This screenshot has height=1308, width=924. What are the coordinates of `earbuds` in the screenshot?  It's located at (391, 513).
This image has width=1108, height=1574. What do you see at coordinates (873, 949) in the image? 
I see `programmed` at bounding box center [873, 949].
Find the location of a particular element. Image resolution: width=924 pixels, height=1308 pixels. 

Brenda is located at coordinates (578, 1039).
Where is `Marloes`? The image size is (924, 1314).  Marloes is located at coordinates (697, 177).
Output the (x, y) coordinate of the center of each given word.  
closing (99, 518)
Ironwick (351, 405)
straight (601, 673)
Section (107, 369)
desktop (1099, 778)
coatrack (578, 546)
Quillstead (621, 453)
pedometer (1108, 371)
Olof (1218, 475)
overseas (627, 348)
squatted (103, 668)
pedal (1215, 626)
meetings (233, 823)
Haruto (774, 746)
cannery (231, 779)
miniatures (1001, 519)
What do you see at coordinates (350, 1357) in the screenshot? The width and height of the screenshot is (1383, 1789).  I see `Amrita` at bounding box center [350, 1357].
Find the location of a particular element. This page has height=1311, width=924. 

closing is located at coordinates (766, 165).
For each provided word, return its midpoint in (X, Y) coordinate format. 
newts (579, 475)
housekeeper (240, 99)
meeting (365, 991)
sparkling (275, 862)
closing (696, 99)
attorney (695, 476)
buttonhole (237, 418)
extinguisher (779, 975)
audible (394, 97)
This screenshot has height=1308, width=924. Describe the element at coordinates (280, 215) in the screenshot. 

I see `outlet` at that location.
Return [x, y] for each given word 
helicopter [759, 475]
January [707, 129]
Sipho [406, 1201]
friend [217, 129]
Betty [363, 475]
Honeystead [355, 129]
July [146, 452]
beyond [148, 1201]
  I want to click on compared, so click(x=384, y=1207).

## [What the exercise asks]
Convert the records from the line containing "Output the (x, y)" up to and including the line containing "audible (394, 97)" into a JSON list of strings, with one string per line and blank lines omitted.

## [Finished answer]
[
  "Output the (x, y) coordinate of the center of each given word.  ",
  "closing (99, 518)",
  "Ironwick (351, 405)",
  "straight (601, 673)",
  "Section (107, 369)",
  "desktop (1099, 778)",
  "coatrack (578, 546)",
  "Quillstead (621, 453)",
  "pedometer (1108, 371)",
  "Olof (1218, 475)",
  "overseas (627, 348)",
  "squatted (103, 668)",
  "pedal (1215, 626)",
  "meetings (233, 823)",
  "Haruto (774, 746)",
  "cannery (231, 779)",
  "miniatures (1001, 519)",
  "What do you see at coordinates (350, 1357) in the screenshot? The width and height of the screenshot is (1383, 1789).  I see `Amrita` at bounding box center [350, 1357].",
  "Find the location of a particular element. This page has height=1311, width=924. ",
  "closing is located at coordinates (766, 165).",
  "For each provided word, return its midpoint in (X, Y) coordinate format. ",
  "newts (579, 475)",
  "housekeeper (240, 99)",
  "meeting (365, 991)",
  "sparkling (275, 862)",
  "closing (696, 99)",
  "attorney (695, 476)",
  "buttonhole (237, 418)",
  "extinguisher (779, 975)",
  "audible (394, 97)"
]